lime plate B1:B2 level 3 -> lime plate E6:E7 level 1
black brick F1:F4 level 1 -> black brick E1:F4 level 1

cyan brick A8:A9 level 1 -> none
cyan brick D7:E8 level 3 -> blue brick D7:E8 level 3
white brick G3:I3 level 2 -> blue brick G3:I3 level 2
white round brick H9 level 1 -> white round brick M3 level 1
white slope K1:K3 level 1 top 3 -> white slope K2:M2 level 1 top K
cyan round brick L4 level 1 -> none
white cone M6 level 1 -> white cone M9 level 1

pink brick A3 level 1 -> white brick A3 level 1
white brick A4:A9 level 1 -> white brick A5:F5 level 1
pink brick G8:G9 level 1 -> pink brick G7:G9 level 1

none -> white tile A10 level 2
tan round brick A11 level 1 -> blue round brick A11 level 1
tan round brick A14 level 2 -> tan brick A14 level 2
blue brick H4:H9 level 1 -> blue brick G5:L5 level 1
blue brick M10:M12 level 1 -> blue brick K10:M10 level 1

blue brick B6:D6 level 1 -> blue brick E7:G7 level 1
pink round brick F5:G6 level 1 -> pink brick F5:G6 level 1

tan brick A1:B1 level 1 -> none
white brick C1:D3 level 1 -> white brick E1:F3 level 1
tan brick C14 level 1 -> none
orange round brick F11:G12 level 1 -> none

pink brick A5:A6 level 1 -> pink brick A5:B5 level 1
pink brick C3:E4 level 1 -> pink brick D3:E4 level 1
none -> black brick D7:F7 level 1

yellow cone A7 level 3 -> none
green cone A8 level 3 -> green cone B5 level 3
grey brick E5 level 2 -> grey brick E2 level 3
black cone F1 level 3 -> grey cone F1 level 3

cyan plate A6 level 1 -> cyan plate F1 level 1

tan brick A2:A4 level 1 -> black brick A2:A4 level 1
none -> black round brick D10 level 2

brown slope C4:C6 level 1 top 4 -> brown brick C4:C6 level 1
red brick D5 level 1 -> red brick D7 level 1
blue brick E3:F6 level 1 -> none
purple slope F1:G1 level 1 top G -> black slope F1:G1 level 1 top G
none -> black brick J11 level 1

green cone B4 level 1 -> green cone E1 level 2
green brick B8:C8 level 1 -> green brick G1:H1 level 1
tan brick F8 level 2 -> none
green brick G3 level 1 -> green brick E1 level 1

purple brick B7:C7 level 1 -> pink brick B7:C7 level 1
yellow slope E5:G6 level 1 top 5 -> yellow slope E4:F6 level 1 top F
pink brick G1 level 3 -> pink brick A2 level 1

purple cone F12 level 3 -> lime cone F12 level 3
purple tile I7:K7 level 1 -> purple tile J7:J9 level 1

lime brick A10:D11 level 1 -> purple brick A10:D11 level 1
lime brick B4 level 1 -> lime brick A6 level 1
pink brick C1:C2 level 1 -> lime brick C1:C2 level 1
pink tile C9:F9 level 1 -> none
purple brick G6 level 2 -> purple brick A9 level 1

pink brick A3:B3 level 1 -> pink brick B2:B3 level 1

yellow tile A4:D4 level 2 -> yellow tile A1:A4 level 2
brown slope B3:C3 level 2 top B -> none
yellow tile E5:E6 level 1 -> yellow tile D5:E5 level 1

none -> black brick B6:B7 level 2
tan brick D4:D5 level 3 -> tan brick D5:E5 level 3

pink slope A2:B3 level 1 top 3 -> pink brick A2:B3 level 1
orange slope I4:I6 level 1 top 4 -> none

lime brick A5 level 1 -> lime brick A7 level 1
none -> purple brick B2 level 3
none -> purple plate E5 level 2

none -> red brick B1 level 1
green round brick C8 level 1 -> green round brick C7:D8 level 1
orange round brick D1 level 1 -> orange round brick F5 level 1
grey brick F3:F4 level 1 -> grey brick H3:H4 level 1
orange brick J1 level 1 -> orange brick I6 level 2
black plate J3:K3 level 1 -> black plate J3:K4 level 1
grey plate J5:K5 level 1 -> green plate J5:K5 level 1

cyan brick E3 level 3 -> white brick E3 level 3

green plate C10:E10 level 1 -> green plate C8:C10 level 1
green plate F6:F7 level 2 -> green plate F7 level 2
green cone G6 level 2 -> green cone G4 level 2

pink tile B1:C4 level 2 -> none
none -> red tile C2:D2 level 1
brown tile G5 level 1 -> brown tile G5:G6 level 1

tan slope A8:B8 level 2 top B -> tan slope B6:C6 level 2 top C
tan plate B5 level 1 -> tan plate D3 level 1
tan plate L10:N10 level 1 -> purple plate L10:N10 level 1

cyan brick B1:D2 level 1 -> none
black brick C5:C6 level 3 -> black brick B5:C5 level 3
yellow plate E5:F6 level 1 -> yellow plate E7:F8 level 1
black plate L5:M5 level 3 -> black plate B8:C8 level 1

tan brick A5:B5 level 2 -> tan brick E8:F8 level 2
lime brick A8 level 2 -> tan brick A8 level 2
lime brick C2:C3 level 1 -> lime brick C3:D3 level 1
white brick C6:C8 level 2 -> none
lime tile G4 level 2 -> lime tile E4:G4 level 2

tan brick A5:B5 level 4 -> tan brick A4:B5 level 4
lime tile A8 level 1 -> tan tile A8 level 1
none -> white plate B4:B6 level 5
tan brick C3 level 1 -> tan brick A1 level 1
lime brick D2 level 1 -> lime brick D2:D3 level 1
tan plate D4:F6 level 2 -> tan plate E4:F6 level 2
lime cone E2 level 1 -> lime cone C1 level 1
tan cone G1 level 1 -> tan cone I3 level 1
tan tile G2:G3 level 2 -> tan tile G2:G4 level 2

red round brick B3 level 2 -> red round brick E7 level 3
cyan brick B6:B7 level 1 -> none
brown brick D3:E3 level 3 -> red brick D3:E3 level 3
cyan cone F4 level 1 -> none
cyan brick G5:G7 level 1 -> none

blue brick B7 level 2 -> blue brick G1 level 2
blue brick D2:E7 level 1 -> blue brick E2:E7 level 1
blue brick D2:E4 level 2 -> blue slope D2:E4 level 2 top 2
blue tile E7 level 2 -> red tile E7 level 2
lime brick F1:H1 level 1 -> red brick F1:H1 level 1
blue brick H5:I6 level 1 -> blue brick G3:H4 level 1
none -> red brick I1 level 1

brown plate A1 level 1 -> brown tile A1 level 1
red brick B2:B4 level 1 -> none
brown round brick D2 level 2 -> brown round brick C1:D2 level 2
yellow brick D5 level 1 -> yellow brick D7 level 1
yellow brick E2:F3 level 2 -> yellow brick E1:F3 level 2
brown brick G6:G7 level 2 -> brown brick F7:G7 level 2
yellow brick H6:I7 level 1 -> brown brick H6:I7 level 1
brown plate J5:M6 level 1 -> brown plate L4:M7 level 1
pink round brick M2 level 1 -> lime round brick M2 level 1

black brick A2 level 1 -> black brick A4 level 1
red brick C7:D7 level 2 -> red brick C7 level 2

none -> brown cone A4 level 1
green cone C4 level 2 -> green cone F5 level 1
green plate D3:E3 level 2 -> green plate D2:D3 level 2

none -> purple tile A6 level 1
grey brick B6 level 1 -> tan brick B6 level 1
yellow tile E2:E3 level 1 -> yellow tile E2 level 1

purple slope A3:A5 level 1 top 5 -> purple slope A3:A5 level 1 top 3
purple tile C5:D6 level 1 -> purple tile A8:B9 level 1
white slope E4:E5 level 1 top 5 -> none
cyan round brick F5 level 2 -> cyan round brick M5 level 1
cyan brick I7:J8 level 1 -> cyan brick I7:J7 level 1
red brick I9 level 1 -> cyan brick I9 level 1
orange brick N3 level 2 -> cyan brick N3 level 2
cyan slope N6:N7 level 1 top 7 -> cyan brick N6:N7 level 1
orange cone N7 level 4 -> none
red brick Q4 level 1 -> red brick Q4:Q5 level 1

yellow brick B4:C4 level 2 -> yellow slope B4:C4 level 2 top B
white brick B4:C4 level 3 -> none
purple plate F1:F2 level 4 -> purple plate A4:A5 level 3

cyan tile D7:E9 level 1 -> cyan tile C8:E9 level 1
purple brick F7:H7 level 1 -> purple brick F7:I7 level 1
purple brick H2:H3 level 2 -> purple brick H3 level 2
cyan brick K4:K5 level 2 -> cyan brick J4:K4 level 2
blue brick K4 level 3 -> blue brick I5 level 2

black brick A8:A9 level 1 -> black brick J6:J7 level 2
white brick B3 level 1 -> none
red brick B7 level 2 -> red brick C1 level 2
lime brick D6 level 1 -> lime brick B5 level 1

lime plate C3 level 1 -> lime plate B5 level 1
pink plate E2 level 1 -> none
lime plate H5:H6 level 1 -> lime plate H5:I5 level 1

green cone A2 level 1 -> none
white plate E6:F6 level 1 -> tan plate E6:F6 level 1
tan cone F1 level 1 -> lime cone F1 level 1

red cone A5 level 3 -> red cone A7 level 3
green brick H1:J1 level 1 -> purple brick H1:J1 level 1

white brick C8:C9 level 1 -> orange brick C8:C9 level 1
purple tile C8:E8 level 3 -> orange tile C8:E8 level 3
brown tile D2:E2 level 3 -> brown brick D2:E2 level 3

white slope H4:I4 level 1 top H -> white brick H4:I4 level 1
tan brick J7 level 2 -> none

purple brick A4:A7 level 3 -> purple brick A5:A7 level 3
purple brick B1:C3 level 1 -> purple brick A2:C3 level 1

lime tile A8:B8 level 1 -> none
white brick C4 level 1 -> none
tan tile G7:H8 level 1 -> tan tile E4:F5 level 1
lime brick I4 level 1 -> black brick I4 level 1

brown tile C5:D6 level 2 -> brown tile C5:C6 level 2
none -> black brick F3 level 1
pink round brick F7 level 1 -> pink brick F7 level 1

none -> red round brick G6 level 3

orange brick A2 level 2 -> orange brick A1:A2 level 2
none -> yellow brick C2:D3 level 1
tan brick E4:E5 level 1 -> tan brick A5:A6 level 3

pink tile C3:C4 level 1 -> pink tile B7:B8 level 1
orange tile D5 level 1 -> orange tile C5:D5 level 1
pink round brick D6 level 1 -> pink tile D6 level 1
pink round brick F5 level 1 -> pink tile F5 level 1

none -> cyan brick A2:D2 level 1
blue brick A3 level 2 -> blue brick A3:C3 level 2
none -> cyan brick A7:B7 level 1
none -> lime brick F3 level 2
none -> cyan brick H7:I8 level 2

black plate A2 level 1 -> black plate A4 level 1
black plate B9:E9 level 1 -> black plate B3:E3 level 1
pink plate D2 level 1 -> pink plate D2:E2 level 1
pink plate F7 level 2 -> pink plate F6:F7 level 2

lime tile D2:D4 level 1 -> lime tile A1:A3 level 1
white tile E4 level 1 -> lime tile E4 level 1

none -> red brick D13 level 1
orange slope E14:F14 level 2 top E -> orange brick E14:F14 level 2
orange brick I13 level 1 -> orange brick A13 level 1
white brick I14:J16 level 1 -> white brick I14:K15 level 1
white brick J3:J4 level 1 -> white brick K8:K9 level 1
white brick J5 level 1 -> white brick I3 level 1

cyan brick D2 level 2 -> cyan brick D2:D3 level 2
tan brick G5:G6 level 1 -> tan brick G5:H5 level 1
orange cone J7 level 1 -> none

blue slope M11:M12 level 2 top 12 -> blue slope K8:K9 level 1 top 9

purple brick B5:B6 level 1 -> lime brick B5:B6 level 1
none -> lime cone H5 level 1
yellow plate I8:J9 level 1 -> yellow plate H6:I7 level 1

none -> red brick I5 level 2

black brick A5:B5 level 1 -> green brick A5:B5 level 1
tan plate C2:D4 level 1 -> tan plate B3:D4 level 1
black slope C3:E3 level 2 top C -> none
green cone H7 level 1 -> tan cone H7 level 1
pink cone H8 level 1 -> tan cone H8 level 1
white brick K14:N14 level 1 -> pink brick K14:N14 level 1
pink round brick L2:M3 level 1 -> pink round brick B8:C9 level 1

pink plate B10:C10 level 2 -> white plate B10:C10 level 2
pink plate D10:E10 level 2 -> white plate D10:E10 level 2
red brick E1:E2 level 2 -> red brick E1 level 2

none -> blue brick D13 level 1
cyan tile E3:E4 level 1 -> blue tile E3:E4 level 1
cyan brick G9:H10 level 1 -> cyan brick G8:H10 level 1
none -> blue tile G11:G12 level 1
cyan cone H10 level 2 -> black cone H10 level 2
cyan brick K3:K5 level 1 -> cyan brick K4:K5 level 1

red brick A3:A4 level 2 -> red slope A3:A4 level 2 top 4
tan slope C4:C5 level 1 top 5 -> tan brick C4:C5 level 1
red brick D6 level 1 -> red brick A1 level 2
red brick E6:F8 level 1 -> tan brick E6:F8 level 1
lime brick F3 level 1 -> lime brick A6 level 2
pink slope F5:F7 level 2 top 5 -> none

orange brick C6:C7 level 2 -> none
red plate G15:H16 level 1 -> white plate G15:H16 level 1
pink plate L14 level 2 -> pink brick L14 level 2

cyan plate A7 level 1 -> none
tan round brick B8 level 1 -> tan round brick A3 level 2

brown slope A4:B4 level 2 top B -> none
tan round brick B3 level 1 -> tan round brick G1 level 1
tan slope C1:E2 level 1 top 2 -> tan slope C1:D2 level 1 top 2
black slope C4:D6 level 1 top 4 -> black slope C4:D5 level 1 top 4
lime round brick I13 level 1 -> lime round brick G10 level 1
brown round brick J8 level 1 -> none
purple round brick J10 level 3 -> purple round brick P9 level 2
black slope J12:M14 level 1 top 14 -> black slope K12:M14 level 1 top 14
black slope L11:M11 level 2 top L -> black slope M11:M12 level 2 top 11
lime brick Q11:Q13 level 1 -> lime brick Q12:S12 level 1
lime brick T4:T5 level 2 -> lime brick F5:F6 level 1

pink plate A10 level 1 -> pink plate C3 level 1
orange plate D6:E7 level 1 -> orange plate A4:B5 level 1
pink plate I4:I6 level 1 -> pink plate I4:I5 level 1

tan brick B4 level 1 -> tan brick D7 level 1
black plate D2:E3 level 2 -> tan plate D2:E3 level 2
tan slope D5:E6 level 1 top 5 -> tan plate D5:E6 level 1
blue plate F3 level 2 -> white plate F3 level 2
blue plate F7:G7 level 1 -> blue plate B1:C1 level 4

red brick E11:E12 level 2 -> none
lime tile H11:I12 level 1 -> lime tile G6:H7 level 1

- _EXERCISE REQUIREMENTS_
When you come to the line containing "orange round brick F11:G12 level 1 -> none", give it and stop; before that, repeat each line of the material exactly from the first one.

- _SOLUTION FOR THIS TASK_
lime plate B1:B2 level 3 -> lime plate E6:E7 level 1
black brick F1:F4 level 1 -> black brick E1:F4 level 1

cyan brick A8:A9 level 1 -> none
cyan brick D7:E8 level 3 -> blue brick D7:E8 level 3
white brick G3:I3 level 2 -> blue brick G3:I3 level 2
white round brick H9 level 1 -> white round brick M3 level 1
white slope K1:K3 level 1 top 3 -> white slope K2:M2 level 1 top K
cyan round brick L4 level 1 -> none
white cone M6 level 1 -> white cone M9 level 1

pink brick A3 level 1 -> white brick A3 level 1
white brick A4:A9 level 1 -> white brick A5:F5 level 1
pink brick G8:G9 level 1 -> pink brick G7:G9 level 1

none -> white tile A10 level 2
tan round brick A11 level 1 -> blue round brick A11 level 1
tan round brick A14 level 2 -> tan brick A14 level 2
blue brick H4:H9 level 1 -> blue brick G5:L5 level 1
blue brick M10:M12 level 1 -> blue brick K10:M10 level 1

blue brick B6:D6 level 1 -> blue brick E7:G7 level 1
pink round brick F5:G6 level 1 -> pink brick F5:G6 level 1

tan brick A1:B1 level 1 -> none
white brick C1:D3 level 1 -> white brick E1:F3 level 1
tan brick C14 level 1 -> none
orange round brick F11:G12 level 1 -> none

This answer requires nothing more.